When you retype the data, keep every word exactly and include none of the pictures.

Task material:
○ ○ ○ ○ ○

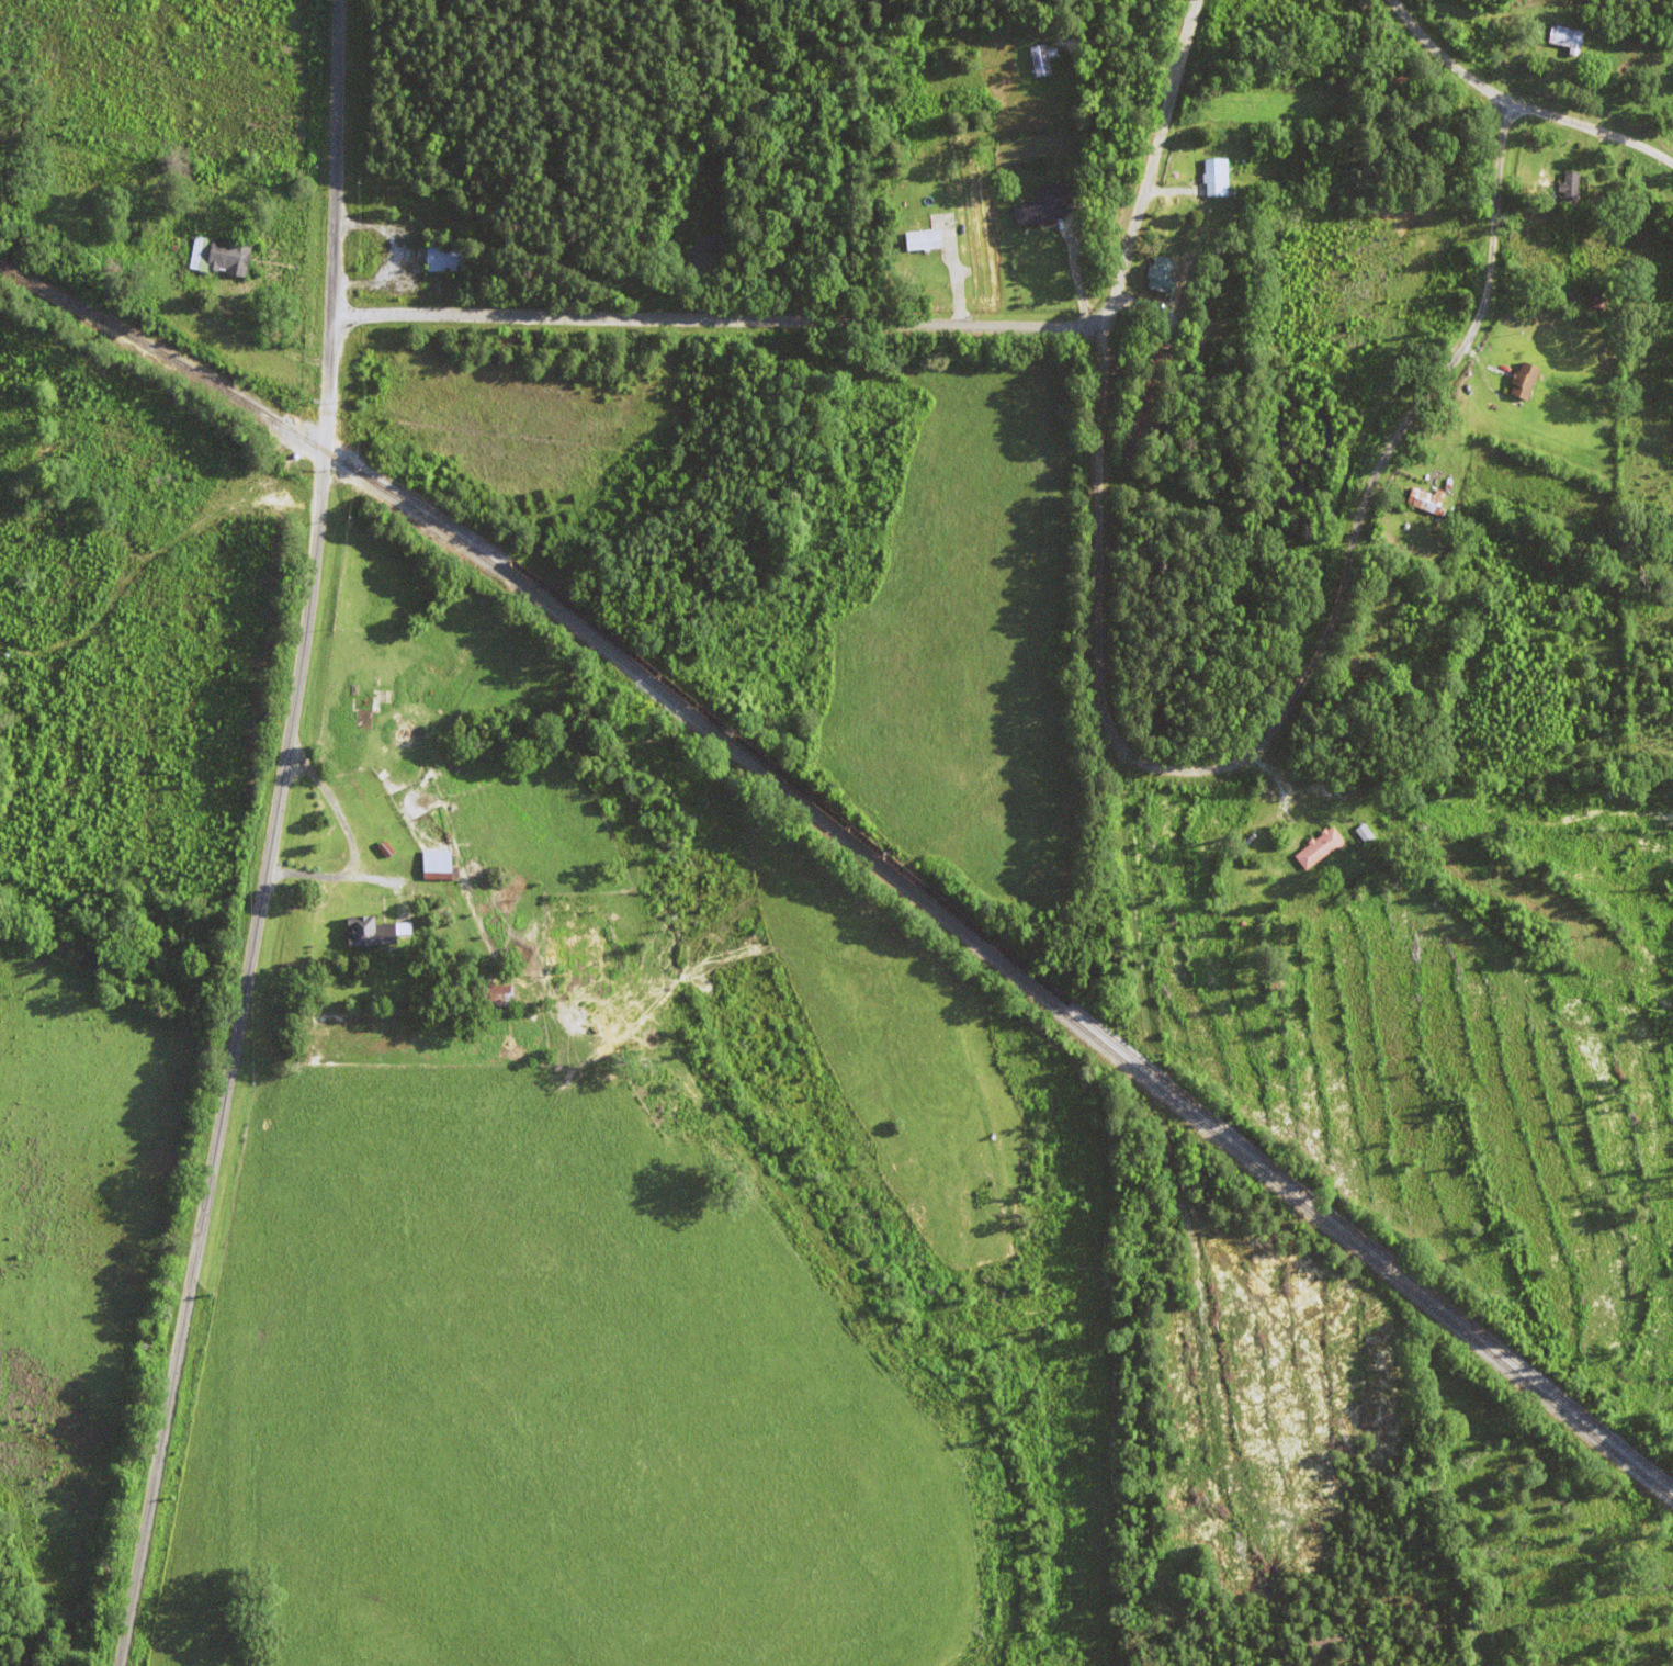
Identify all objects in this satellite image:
road: (1511, 35)
road: (1517, 106)
road: (1158, 162)
road: (719, 319)
road: (1370, 491)
road: (1103, 538)
road: (272, 837)
railway: (879, 863)
road: (1172, 1206)

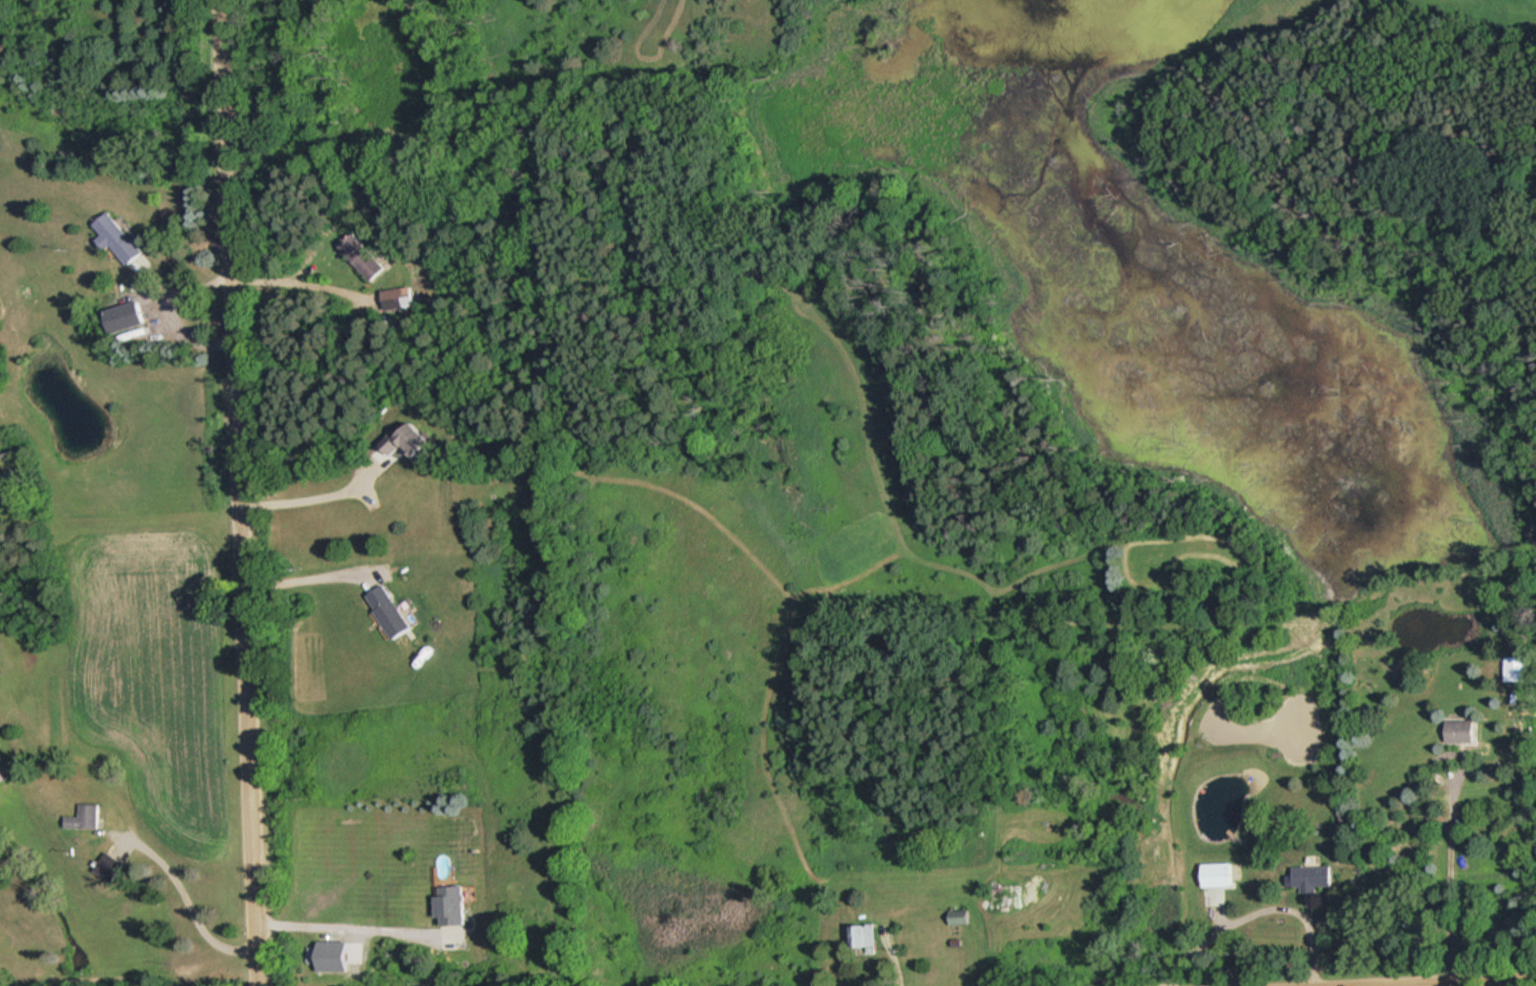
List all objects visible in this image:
building: (121, 237)
building: (366, 255)
road: (284, 276)
building: (398, 297)
road: (170, 307)
building: (131, 315)
building: (412, 439)
road: (241, 492)
road: (316, 495)
road: (307, 576)
building: (392, 609)
building: (1517, 667)
building: (1464, 730)
building: (2, 774)
building: (88, 816)
building: (113, 864)
building: (1219, 873)
building: (1314, 875)
road: (1451, 875)
building: (1014, 896)
road: (191, 903)
building: (455, 904)
road: (1253, 907)
building: (963, 916)
road: (353, 924)
building: (870, 934)
road: (1399, 980)

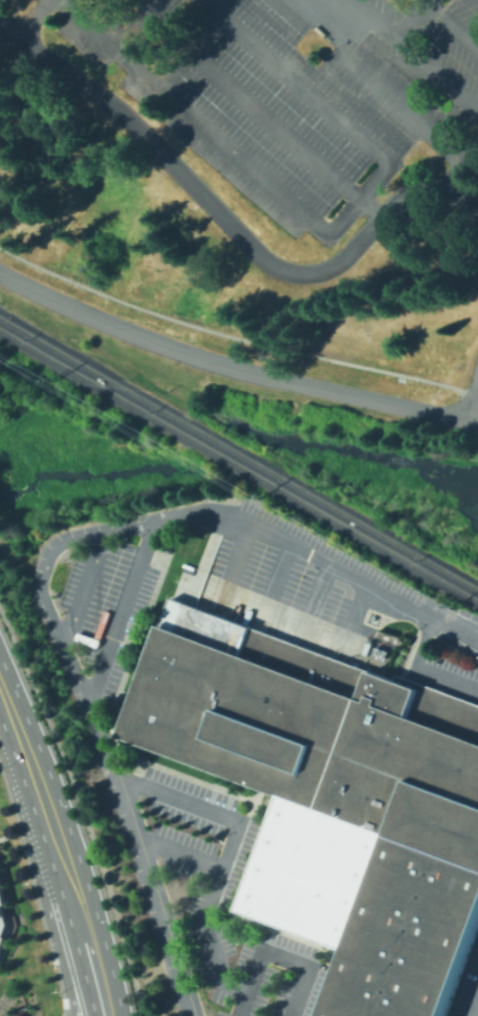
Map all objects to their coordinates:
road: (40, 17)
road: (345, 18)
road: (453, 22)
road: (398, 38)
parking lot: (430, 62)
road: (388, 91)
parking lot: (251, 98)
road: (247, 101)
road: (373, 210)
road: (229, 225)
road: (322, 228)
road: (233, 367)
road: (477, 421)
railway: (239, 452)
railway: (239, 465)
road: (242, 559)
road: (319, 560)
road: (280, 574)
road: (39, 575)
road: (82, 589)
road: (320, 594)
road: (121, 611)
building: (382, 652)
building: (374, 661)
building: (382, 664)
road: (420, 673)
road: (27, 755)
building: (341, 801)
road: (179, 851)
road: (222, 855)
road: (144, 857)
building: (1, 897)
road: (82, 920)
road: (52, 922)
building: (2, 924)
building: (0, 946)
road: (276, 951)
road: (63, 1003)

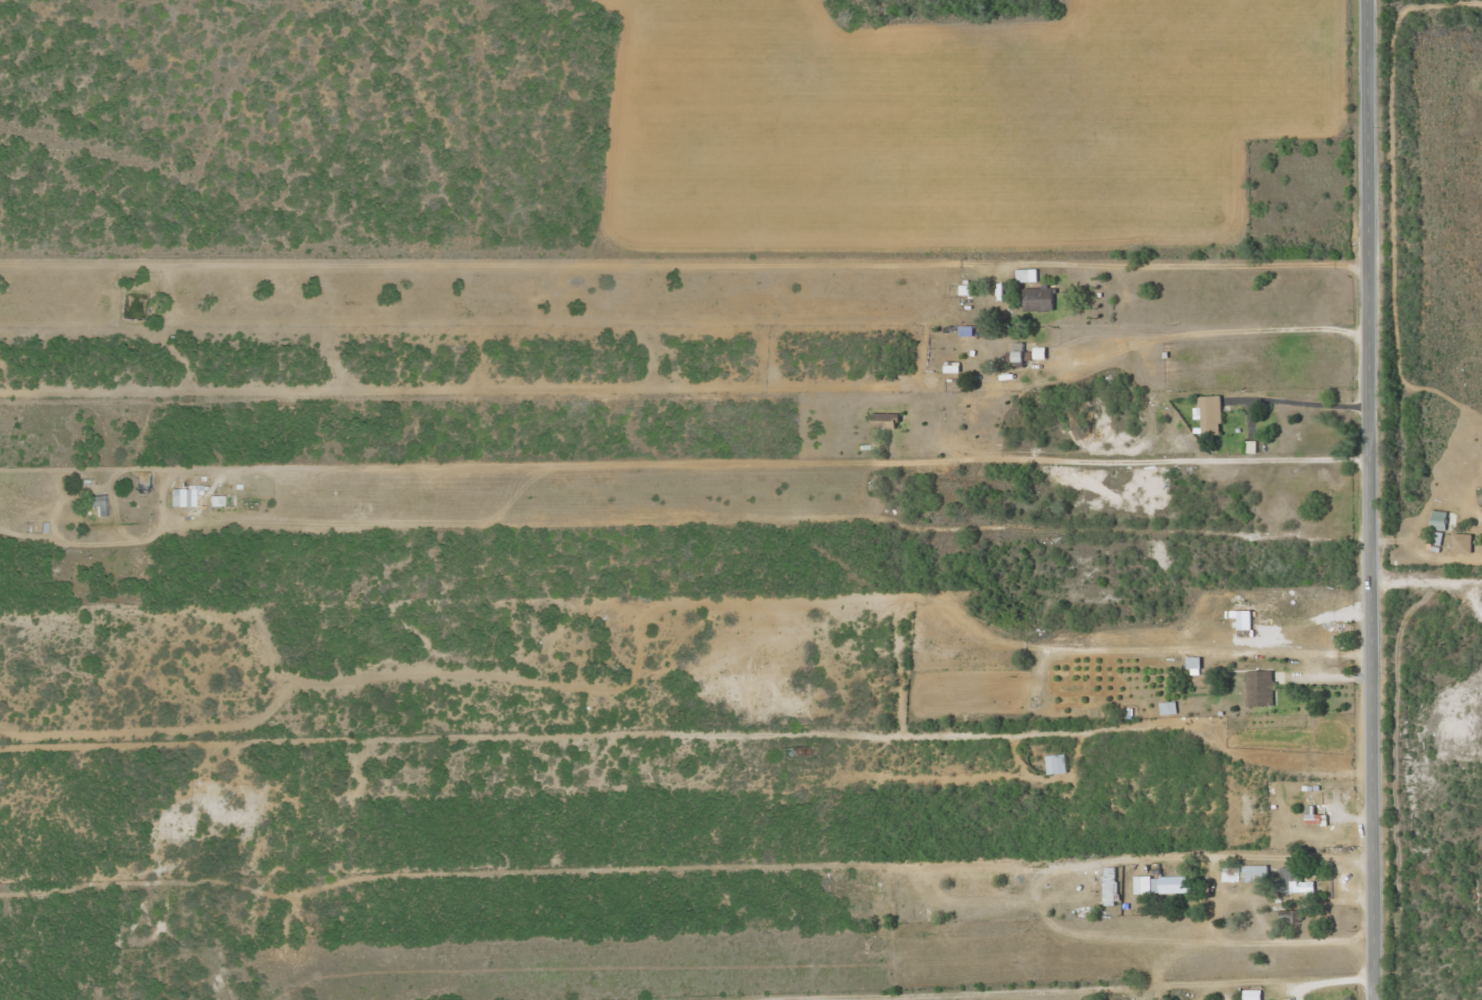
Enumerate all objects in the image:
building: (1025, 274)
building: (1037, 298)
road: (187, 384)
building: (1210, 414)
building: (883, 420)
road: (1366, 500)
building: (95, 504)
road: (707, 504)
road: (1424, 531)
building: (1434, 539)
building: (1193, 662)
building: (1259, 688)
building: (1167, 707)
building: (1055, 763)
building: (1312, 815)
building: (1244, 873)
building: (1291, 879)
building: (1174, 884)
building: (1108, 890)

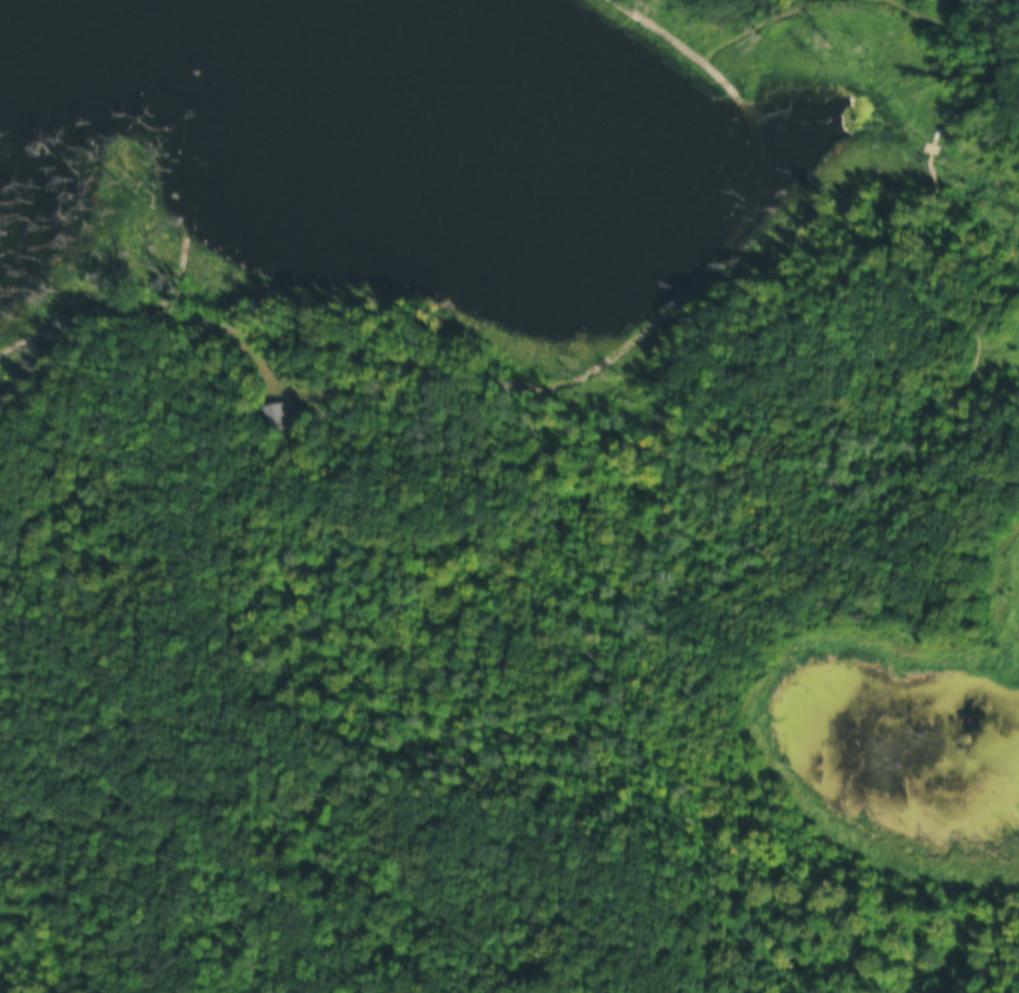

○ ○ ○ ○ ○

Worked solution:
Identify all objects in this satellite image:
road: (1511, 35)
road: (1517, 106)
road: (1158, 162)
road: (719, 319)
road: (1370, 491)
road: (1103, 538)
road: (272, 837)
railway: (879, 863)
road: (1172, 1206)

List all objects visible in this image:
building: (121, 237)
building: (366, 255)
road: (284, 276)
building: (398, 297)
road: (170, 307)
building: (131, 315)
building: (412, 439)
road: (241, 492)
road: (316, 495)
road: (307, 576)
building: (392, 609)
building: (1517, 667)
building: (1464, 730)
building: (2, 774)
building: (88, 816)
building: (113, 864)
building: (1219, 873)
building: (1314, 875)
road: (1451, 875)
building: (1014, 896)
road: (191, 903)
building: (455, 904)
road: (1253, 907)
building: (963, 916)
road: (353, 924)
building: (870, 934)
road: (1399, 980)

Map all objects to their coordinates:
road: (40, 17)
road: (345, 18)
road: (453, 22)
road: (398, 38)
parking lot: (430, 62)
road: (388, 91)
parking lot: (251, 98)
road: (247, 101)
road: (373, 210)
road: (229, 225)
road: (322, 228)
road: (233, 367)
road: (477, 421)
railway: (239, 452)
railway: (239, 465)
road: (242, 559)
road: (319, 560)
road: (280, 574)
road: (39, 575)
road: (82, 589)
road: (320, 594)
road: (121, 611)
building: (382, 652)
building: (374, 661)
building: (382, 664)
road: (420, 673)
road: (27, 755)
building: (341, 801)
road: (179, 851)
road: (222, 855)
road: (144, 857)
building: (1, 897)
road: (82, 920)
road: (52, 922)
building: (2, 924)
building: (0, 946)
road: (276, 951)
road: (63, 1003)

Enumerate all objects in the image:
building: (1025, 274)
building: (1037, 298)
road: (187, 384)
building: (1210, 414)
building: (883, 420)
road: (1366, 500)
building: (95, 504)
road: (707, 504)
road: (1424, 531)
building: (1434, 539)
building: (1193, 662)
building: (1259, 688)
building: (1167, 707)
building: (1055, 763)
building: (1312, 815)
building: (1244, 873)
building: (1291, 879)
building: (1174, 884)
building: (1108, 890)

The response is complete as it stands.